**WHAT YOU ARE ASKED TO DO**
Read the records below and copy each line that contains "carcinoma".

---------- EXTRACTED INFORMATION ----------

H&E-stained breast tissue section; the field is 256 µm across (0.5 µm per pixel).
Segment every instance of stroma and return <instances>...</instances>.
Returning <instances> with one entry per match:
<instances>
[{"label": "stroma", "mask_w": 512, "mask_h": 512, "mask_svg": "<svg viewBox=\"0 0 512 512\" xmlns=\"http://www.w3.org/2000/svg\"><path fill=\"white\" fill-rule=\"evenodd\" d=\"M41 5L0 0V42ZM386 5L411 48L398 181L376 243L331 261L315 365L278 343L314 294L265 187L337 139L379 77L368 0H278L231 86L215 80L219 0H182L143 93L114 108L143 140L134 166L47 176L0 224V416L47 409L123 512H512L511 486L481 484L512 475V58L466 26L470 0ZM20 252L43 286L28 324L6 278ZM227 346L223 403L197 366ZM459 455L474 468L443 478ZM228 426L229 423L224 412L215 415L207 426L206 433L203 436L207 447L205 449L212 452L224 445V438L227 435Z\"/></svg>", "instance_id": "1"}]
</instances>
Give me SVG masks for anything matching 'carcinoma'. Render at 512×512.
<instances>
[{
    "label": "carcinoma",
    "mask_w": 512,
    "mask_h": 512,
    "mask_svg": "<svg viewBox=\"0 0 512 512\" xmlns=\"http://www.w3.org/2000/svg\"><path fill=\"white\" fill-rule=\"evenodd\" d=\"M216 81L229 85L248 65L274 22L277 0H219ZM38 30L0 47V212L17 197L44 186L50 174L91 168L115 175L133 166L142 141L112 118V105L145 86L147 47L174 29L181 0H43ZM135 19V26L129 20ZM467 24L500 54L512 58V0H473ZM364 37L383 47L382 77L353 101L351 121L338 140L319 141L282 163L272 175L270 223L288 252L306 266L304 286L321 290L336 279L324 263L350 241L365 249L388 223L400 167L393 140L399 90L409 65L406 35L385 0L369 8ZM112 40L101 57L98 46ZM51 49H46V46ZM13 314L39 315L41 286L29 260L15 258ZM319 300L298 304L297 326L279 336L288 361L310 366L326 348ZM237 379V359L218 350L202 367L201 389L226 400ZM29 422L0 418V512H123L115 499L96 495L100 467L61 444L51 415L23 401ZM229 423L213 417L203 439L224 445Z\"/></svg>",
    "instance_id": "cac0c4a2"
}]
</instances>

----------

**ANSWER TO THIS EXERCISE**
Give me SVG masks for anything matching 'carcinoma'. Render at 512×512.
    "label": "carcinoma",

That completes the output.